WORK INSTRUCTIONS:
Please write out only the lines running from the one with "none -> tan brick D5:F5 level 1" through the last line of the listing, each exactly as given.

DATA PROVIDED:
= Beginning of Section =

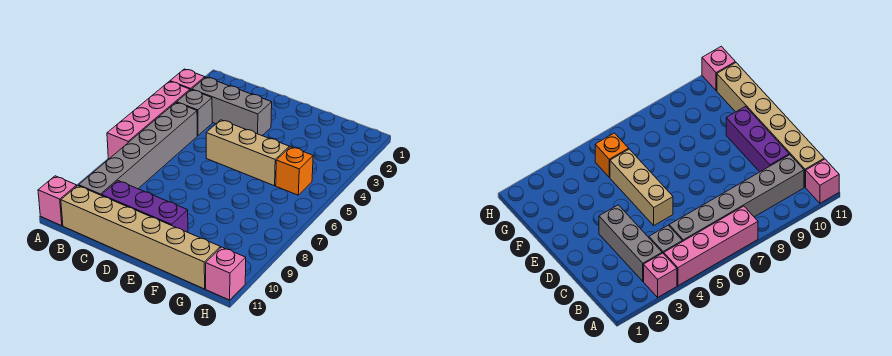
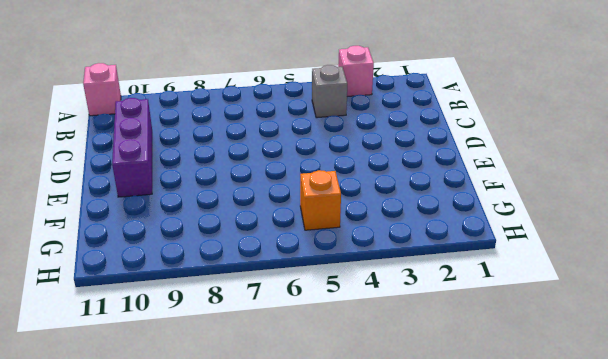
none -> pink brick A4:A7 level 1
none -> grey brick B3:D3 level 1

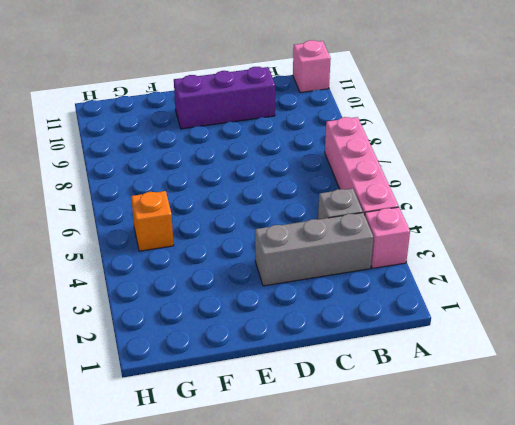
none -> grey brick B5:B10 level 1
none -> tan brick B11:G11 level 1

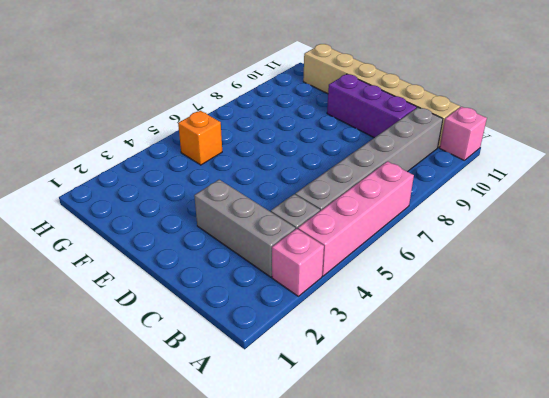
none -> tan brick D5:F5 level 1
none -> pink brick H11 level 1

= End of Section =

ANSWER BOX:
none -> tan brick D5:F5 level 1
none -> pink brick H11 level 1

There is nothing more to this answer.